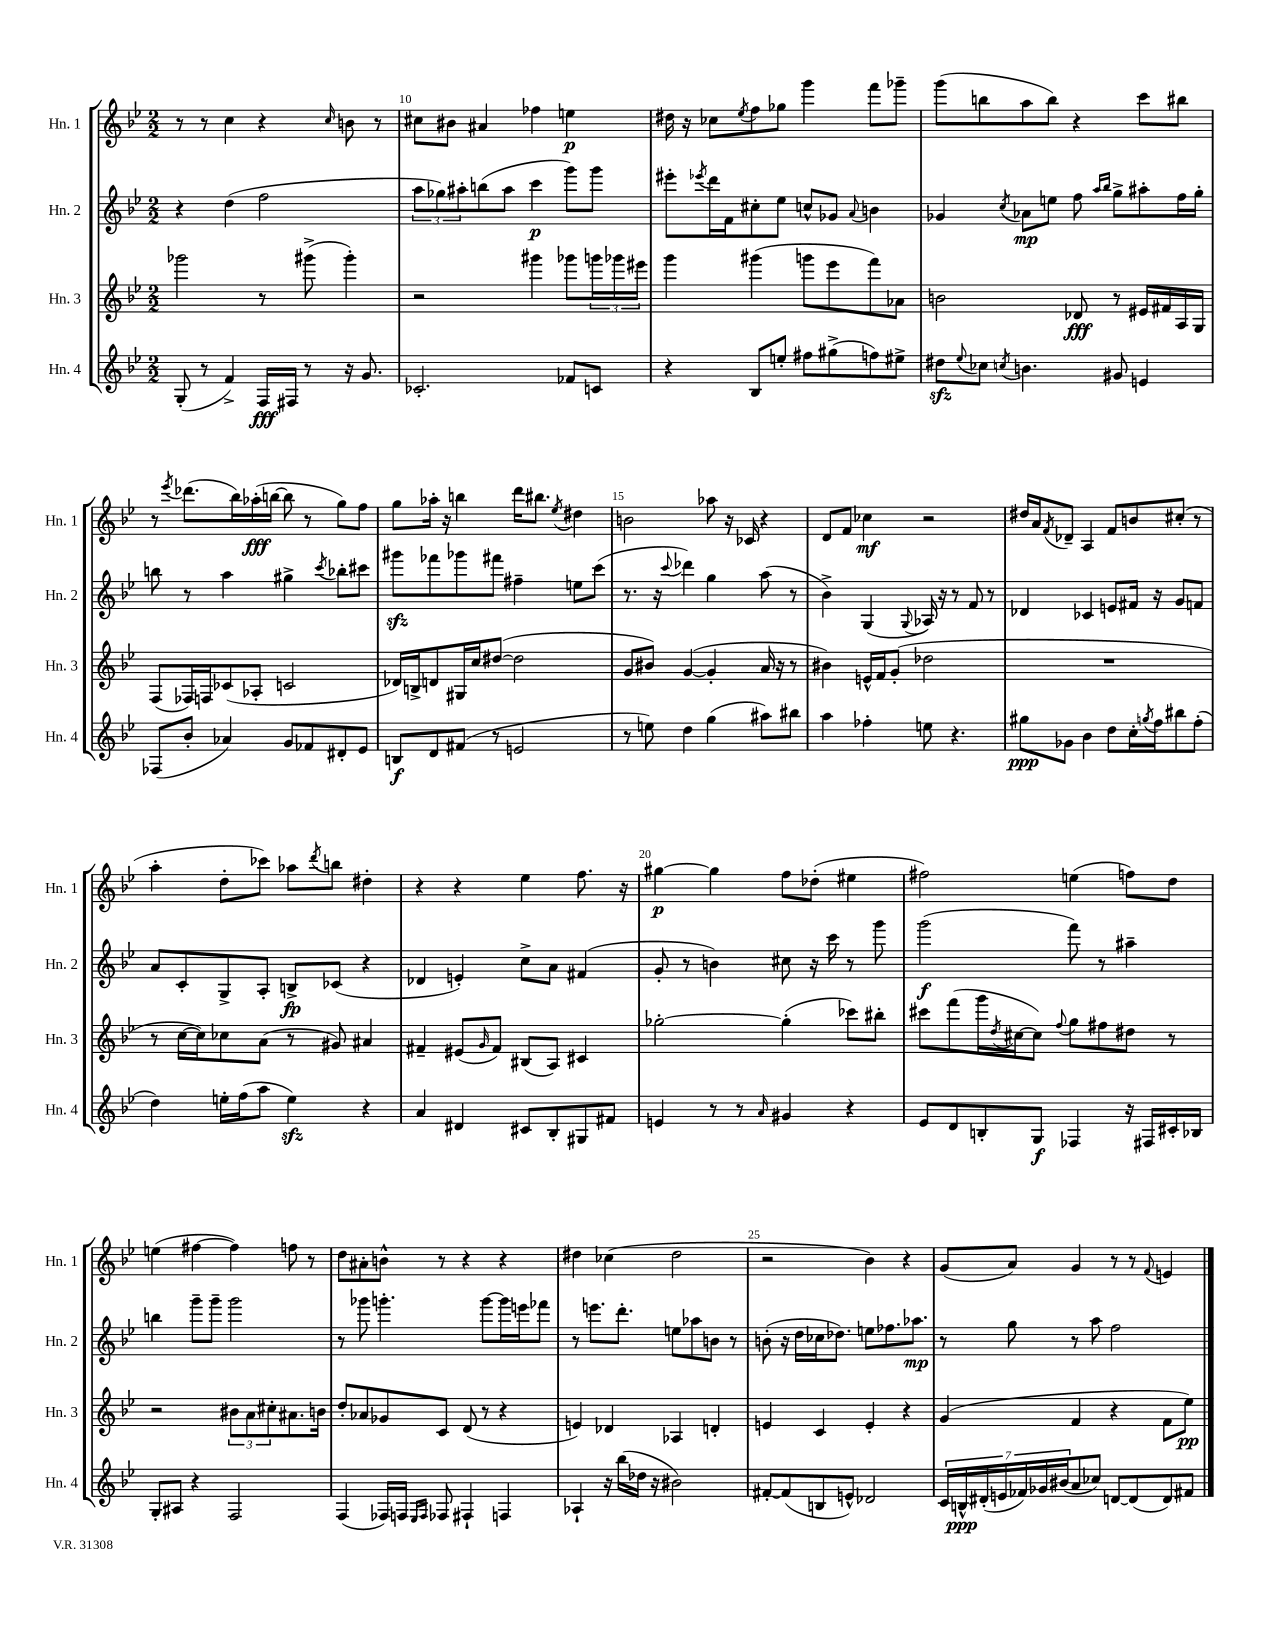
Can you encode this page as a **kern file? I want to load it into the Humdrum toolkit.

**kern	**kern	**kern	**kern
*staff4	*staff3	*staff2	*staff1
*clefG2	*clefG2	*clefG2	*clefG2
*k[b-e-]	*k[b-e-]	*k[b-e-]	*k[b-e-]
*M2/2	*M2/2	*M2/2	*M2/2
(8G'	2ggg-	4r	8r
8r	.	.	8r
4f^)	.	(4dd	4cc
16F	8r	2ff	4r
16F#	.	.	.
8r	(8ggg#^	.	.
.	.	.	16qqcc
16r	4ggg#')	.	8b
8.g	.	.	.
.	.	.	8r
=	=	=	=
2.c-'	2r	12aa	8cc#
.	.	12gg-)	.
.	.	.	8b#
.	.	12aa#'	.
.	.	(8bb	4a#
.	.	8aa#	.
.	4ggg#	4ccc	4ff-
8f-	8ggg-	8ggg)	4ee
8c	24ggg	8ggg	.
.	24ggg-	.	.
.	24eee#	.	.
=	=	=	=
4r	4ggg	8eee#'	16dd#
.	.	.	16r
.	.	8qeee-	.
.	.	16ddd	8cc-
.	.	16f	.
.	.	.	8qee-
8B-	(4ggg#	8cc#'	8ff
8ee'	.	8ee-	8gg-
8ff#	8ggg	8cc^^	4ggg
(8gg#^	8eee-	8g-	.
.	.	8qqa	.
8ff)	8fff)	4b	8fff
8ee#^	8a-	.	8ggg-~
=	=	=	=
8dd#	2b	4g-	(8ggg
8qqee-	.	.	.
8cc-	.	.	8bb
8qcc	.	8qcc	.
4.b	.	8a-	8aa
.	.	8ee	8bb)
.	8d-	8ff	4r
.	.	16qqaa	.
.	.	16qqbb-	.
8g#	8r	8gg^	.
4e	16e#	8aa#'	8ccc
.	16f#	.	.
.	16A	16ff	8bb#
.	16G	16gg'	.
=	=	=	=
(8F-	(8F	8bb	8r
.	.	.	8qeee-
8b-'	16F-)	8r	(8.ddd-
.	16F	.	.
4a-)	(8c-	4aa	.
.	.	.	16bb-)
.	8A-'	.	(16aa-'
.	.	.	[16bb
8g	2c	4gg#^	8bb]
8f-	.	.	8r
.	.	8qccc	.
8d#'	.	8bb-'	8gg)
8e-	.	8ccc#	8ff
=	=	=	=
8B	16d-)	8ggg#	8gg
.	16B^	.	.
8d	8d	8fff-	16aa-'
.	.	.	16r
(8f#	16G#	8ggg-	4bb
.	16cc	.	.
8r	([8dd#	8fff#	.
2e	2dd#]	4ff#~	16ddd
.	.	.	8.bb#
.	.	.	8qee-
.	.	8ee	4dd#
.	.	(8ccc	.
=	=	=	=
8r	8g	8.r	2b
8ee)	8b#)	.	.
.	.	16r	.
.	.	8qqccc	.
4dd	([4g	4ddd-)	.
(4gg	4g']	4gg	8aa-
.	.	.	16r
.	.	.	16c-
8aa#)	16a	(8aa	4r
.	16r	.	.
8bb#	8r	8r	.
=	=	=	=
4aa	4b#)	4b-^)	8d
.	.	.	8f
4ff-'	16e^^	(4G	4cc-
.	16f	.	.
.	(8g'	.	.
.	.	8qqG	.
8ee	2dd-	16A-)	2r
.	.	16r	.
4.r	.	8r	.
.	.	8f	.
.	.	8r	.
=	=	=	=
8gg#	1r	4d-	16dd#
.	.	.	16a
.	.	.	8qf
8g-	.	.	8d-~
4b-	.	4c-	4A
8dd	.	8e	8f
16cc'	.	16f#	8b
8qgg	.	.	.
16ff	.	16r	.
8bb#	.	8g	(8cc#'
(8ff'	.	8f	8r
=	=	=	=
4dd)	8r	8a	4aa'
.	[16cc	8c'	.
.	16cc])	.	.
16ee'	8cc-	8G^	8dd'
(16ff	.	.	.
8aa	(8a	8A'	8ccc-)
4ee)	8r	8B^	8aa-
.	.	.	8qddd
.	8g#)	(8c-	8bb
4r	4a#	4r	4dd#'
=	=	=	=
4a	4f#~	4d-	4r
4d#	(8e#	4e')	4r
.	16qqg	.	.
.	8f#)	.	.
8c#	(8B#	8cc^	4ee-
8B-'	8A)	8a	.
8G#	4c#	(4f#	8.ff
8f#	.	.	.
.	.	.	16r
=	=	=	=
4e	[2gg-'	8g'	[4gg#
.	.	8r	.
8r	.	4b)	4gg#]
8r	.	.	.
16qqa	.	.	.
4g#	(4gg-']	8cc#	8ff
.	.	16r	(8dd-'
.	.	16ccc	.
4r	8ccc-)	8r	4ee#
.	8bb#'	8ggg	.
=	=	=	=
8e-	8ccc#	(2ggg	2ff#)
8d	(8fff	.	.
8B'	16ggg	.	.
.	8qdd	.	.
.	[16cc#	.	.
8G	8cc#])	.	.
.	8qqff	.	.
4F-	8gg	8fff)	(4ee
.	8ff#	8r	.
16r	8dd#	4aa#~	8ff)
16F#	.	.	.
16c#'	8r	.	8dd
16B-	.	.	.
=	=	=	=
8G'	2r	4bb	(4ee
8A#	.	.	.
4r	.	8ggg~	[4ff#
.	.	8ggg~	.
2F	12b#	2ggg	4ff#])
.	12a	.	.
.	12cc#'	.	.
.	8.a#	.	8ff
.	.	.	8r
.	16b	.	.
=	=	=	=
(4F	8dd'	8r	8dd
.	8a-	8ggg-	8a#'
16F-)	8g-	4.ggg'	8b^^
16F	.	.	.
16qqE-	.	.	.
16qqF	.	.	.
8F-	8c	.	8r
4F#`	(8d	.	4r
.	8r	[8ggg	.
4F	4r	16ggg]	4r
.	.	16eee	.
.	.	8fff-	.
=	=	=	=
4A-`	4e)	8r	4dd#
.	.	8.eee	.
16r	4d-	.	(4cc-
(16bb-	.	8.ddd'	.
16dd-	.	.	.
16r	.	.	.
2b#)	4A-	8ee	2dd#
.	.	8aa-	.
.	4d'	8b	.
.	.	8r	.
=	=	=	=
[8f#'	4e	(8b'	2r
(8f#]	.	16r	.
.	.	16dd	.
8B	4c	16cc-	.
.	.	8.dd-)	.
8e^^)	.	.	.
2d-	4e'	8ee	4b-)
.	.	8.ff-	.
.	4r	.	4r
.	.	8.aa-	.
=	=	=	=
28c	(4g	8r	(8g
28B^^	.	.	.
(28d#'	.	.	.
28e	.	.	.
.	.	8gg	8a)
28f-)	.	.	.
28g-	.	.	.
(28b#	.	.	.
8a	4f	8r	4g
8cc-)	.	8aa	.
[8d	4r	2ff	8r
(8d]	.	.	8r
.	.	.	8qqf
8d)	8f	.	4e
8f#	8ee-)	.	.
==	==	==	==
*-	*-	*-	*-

* * * * * * * * *

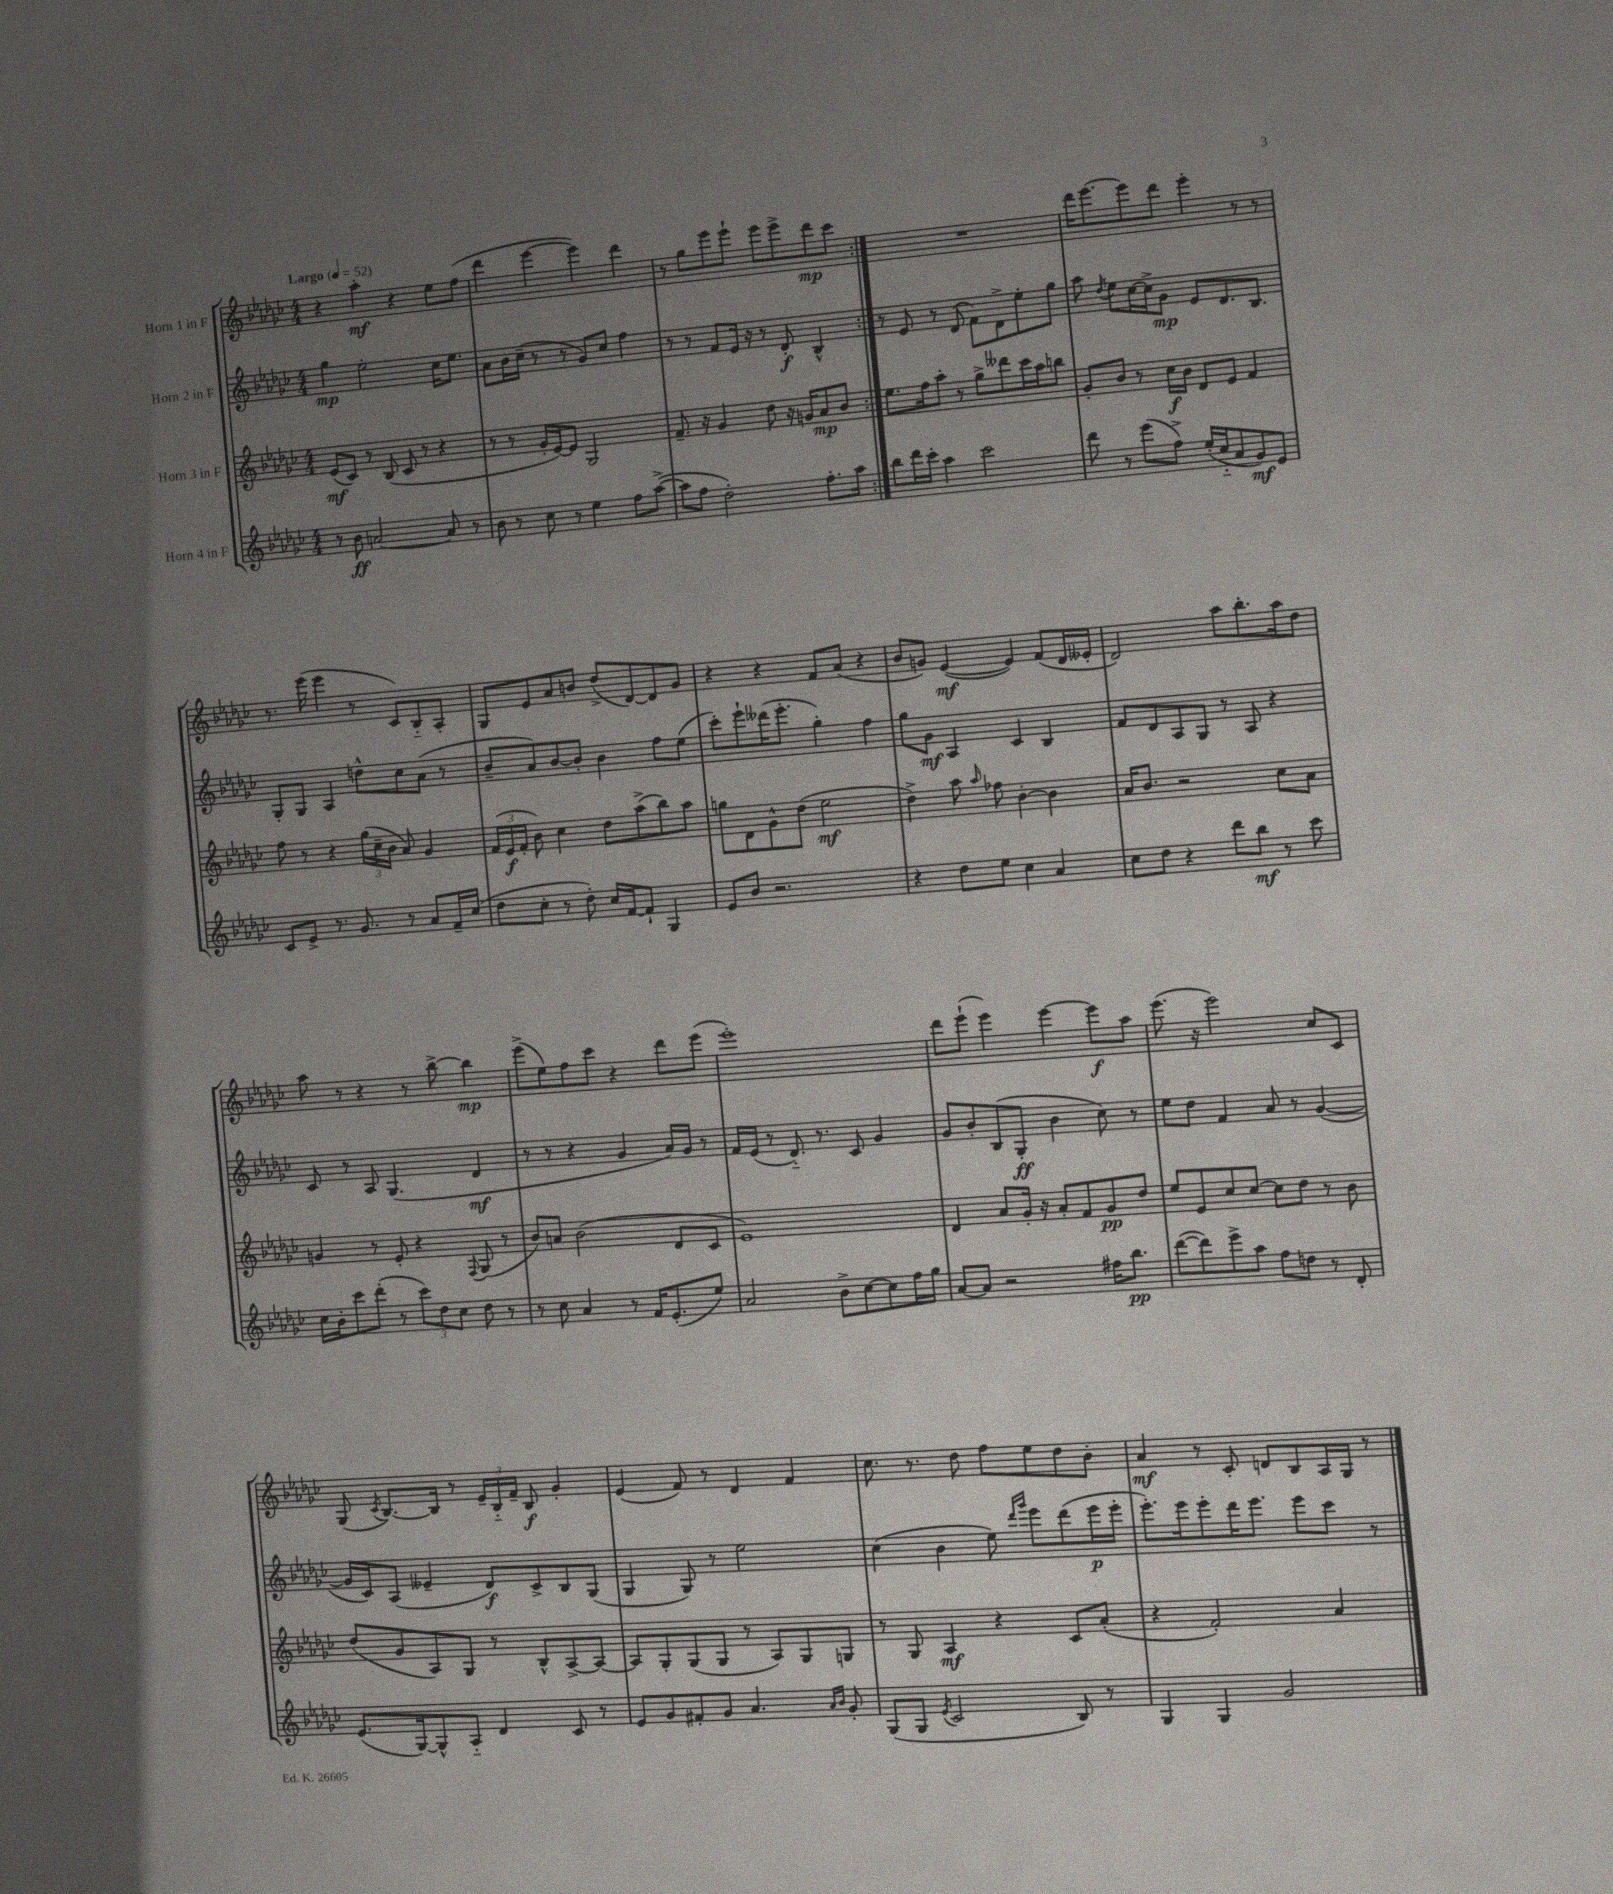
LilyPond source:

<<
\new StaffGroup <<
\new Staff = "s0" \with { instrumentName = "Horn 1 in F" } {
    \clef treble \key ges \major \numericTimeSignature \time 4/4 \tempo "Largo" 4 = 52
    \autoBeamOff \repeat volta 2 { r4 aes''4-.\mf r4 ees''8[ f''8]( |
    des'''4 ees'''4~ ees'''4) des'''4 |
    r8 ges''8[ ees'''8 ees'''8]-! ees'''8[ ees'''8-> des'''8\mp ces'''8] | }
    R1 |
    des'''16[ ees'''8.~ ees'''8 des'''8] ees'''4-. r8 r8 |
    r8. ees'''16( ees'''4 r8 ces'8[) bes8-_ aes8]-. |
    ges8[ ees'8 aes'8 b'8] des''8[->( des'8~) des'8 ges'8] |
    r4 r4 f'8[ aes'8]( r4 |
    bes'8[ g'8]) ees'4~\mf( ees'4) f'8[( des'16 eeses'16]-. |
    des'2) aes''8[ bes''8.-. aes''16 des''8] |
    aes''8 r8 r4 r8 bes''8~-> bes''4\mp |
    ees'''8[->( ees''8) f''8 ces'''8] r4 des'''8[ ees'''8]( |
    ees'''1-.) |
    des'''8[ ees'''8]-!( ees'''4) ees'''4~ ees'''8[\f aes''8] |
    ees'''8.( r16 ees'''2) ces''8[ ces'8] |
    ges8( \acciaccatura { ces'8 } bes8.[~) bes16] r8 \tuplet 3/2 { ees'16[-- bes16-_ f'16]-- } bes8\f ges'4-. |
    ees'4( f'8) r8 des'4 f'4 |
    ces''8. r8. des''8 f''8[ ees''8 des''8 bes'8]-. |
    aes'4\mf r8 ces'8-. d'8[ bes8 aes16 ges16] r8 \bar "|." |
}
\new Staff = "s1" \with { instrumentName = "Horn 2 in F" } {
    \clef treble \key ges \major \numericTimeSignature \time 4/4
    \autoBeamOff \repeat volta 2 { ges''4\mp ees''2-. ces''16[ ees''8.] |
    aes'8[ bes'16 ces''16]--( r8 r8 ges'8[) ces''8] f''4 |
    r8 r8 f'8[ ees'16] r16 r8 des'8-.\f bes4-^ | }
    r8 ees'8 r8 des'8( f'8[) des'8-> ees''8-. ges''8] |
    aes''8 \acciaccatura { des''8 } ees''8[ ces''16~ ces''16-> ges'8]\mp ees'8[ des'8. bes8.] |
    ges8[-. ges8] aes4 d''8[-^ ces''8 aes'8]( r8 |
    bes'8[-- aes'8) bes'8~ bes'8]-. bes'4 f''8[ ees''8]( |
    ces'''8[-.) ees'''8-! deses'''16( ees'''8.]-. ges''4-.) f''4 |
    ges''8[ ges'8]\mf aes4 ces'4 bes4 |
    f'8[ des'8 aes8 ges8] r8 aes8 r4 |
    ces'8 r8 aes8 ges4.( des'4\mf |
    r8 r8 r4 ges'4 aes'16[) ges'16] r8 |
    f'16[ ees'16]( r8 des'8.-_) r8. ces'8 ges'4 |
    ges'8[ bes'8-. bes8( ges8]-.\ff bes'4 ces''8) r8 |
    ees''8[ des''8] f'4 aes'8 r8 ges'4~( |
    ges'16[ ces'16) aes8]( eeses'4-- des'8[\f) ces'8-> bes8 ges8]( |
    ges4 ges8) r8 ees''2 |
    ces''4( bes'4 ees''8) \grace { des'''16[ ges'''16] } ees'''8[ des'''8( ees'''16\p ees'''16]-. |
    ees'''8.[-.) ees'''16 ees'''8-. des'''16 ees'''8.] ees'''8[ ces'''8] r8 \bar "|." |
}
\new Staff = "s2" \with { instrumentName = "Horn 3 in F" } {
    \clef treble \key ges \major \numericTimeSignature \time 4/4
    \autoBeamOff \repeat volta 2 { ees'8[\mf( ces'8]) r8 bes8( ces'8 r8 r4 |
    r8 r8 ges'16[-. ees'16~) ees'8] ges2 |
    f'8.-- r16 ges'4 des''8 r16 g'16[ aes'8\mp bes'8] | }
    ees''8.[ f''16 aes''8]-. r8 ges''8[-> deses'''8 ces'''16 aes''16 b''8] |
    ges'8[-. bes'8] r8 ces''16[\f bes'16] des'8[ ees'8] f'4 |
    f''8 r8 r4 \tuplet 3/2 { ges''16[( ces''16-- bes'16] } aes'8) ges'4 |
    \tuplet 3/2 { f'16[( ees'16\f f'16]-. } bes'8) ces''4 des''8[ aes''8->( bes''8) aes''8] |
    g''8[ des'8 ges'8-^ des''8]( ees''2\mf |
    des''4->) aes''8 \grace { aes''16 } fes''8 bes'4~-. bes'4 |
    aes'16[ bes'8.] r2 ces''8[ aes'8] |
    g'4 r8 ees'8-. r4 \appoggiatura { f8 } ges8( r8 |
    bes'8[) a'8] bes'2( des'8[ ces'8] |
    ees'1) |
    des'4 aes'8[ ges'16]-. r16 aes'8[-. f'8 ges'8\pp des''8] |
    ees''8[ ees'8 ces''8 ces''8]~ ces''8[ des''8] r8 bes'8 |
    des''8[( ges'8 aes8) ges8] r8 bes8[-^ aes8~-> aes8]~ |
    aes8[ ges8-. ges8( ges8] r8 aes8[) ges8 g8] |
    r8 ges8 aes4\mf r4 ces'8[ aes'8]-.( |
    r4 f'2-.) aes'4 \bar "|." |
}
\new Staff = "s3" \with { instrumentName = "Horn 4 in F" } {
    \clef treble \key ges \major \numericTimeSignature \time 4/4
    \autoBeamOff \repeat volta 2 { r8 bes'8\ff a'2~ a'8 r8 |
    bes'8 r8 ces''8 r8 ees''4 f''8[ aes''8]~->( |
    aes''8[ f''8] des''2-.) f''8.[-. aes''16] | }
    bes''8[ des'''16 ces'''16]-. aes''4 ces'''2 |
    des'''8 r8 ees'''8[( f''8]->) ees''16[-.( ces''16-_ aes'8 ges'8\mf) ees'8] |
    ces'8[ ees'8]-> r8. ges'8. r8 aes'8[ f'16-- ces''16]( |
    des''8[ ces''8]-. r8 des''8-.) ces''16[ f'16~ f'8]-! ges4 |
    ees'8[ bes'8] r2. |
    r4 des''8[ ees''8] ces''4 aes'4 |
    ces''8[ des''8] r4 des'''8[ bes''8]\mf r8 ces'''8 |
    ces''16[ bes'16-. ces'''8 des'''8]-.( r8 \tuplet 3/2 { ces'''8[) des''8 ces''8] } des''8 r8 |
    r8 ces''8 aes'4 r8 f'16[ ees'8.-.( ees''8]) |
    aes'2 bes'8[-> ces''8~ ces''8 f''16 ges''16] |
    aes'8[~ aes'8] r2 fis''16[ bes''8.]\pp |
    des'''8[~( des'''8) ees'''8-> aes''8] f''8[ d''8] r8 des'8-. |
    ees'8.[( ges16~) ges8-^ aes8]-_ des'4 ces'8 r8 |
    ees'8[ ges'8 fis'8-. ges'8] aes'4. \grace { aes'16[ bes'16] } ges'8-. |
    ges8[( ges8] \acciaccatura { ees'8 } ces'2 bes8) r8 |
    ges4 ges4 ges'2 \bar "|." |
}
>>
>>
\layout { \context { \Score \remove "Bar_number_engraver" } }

* * * * * * * * *

» EXERCISE AIM
Pick out every line above that contains the string "eeses", and copy each one. Treat uppercase and lowercase as different.

» SOLVED EXERCISE
    bes'8[ g'8]) ees'4~\mf( ees'4) f'8[( des'16 eeses'16]-. |
    ges'16[ ces'16) aes8]( eeses'4-- des'8[\f) ces'8-> bes8 ges8]( |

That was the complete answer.